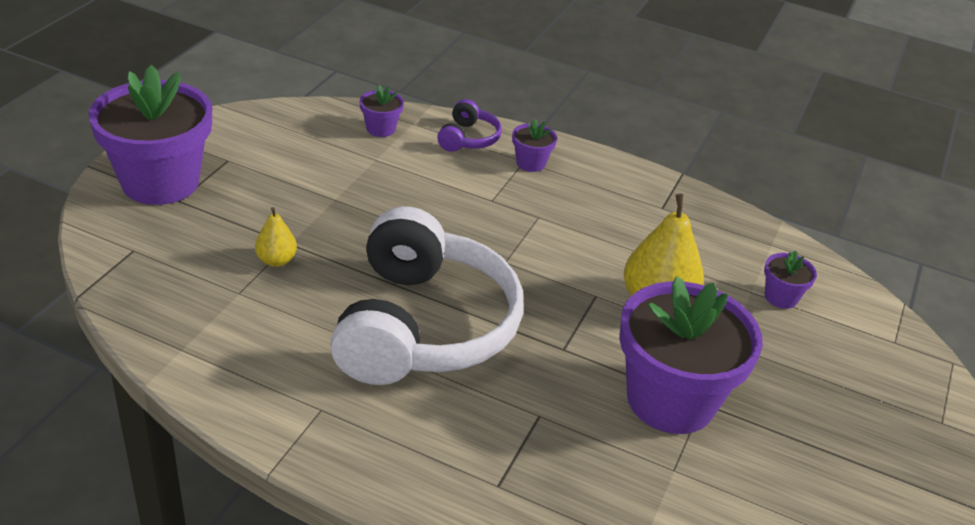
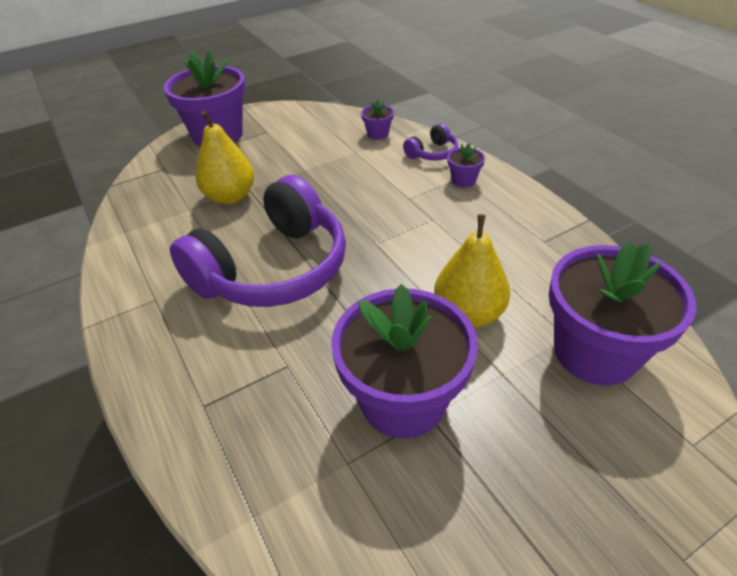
camera: 40 degrees right, 5 degrees up
(276, 260) = (230, 197): yellow pear -> yellow pear, size x1.91
(422, 326) = (273, 268): white headphones -> purple headphones
(781, 297) = (595, 352): purple flower pot -> purple flower pot, size x2.36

Task directions :: Return to the listing above and set it down exactly, leaving out its pictures.

Output for this task ::
camera: 40 degrees right, 5 degrees up
(276, 260) = (230, 197): yellow pear -> yellow pear, size x1.91
(422, 326) = (273, 268): white headphones -> purple headphones
(781, 297) = (595, 352): purple flower pot -> purple flower pot, size x2.36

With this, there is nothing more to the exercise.